Data entries
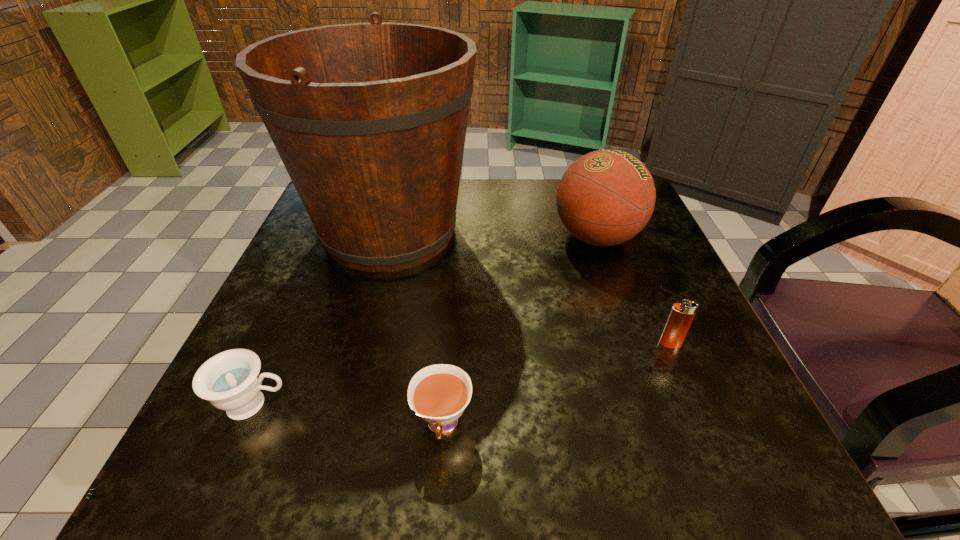
The width and height of the screenshot is (960, 540). In order to click on vacant space that is in between the bucket and the left teacup in this screenshot , I will do `click(322, 318)`.

You are a GUI agent. You are given a task and a screenshot of the screen. Output one action in this format:
    pyautogui.click(x=<x>, y=<y>)
    Task: Click on the vacant space that is in between the right teacup and the fourth shortest object
    The width and height of the screenshot is (960, 540).
    Given the screenshot: What is the action you would take?
    pyautogui.click(x=519, y=330)

The image size is (960, 540). Identify the location of free space that is in between the second tallest object and the right teacup. (519, 330).

This screenshot has height=540, width=960. What are the coordinates of `the third closest object relative to the left teacup` in the screenshot? It's located at (606, 197).

Select which object is the closest to the left teacup. Please provide its 2D coordinates. Your answer should be formatted as a tuple, i.e. [(x, y)], where the tuple contains the x and y coordinates of a point satisfying the conditions above.

[(439, 393)]

Find the location of `free spot that satisfies the following two spatial constraints: 1. on the front side of the basketball; 2. on the side of the left teacup with the handle`. free spot that satisfies the following two spatial constraints: 1. on the front side of the basketball; 2. on the side of the left teacup with the handle is located at coordinates (654, 405).

Locate an element on the screen. free location that satisfies the following two spatial constraints: 1. on the front side of the fourth shortest object; 2. on the side of the left teacup with the handle is located at coordinates (654, 405).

(What you have to do) Can you quote all of the entries above word for word, leaving out the pictures?

(Output of the task)
The width and height of the screenshot is (960, 540). In order to click on vacant space that is in between the bucket and the left teacup in this screenshot , I will do `click(322, 318)`.

You are a GUI agent. You are given a task and a screenshot of the screen. Output one action in this format:
    pyautogui.click(x=<x>, y=<y>)
    Task: Click on the vacant space that is in between the right teacup and the fourth shortest object
    The width and height of the screenshot is (960, 540).
    Given the screenshot: What is the action you would take?
    pyautogui.click(x=519, y=330)

The image size is (960, 540). Identify the location of free space that is in between the second tallest object and the right teacup. (519, 330).

This screenshot has height=540, width=960. What are the coordinates of `the third closest object relative to the left teacup` in the screenshot? It's located at (606, 197).

Select which object is the closest to the left teacup. Please provide its 2D coordinates. Your answer should be formatted as a tuple, i.e. [(x, y)], where the tuple contains the x and y coordinates of a point satisfying the conditions above.

[(439, 393)]

Find the location of `free spot that satisfies the following two spatial constraints: 1. on the front side of the basketball; 2. on the side of the left teacup with the handle`. free spot that satisfies the following two spatial constraints: 1. on the front side of the basketball; 2. on the side of the left teacup with the handle is located at coordinates (654, 405).

Locate an element on the screen. free location that satisfies the following two spatial constraints: 1. on the front side of the fourth shortest object; 2. on the side of the left teacup with the handle is located at coordinates (654, 405).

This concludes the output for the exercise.